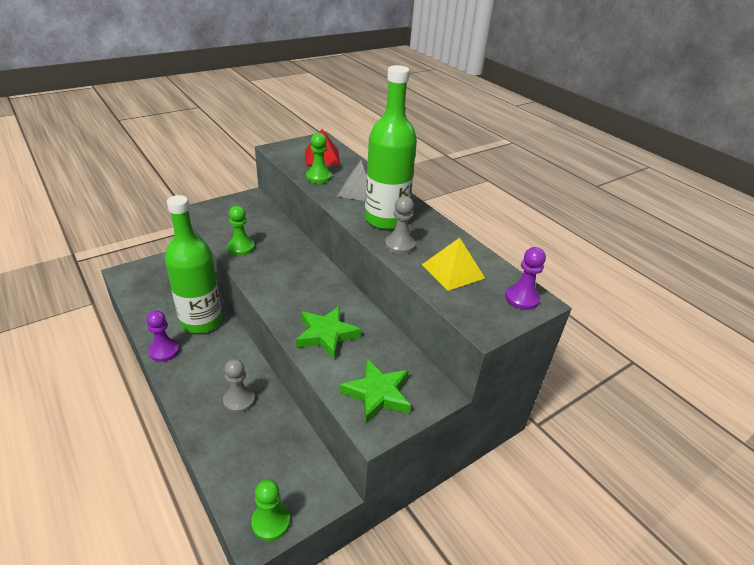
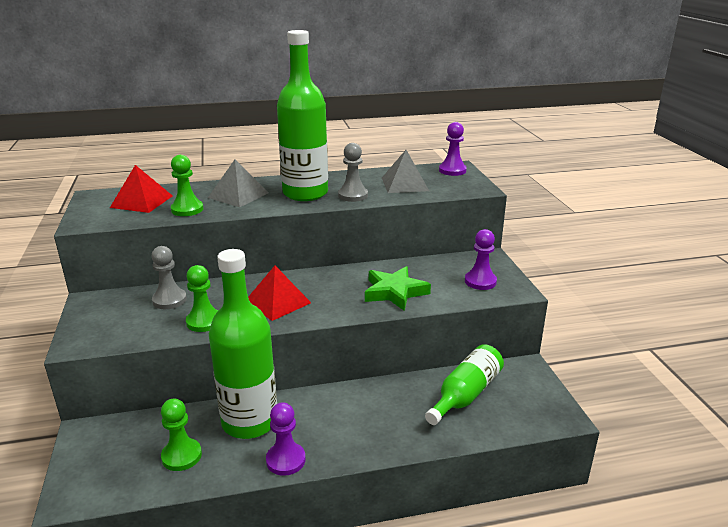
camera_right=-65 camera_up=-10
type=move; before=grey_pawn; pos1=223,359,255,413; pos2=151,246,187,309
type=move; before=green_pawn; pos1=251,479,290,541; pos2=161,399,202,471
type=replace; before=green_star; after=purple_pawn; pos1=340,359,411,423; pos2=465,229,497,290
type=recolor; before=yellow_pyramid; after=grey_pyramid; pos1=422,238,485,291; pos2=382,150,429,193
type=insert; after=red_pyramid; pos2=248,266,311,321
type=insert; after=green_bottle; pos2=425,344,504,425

◆ Aim of the task
Leave out the pictures, then repeat the listing above exactly from its first line to the line with "type=recolor; before=yellow_pyramid; after=grey_pyramid;", inclusive.

◆ Answer to this task
camera_right=-65 camera_up=-10
type=move; before=grey_pawn; pos1=223,359,255,413; pos2=151,246,187,309
type=move; before=green_pawn; pos1=251,479,290,541; pos2=161,399,202,471
type=replace; before=green_star; after=purple_pawn; pos1=340,359,411,423; pos2=465,229,497,290
type=recolor; before=yellow_pyramid; after=grey_pyramid; pos1=422,238,485,291; pos2=382,150,429,193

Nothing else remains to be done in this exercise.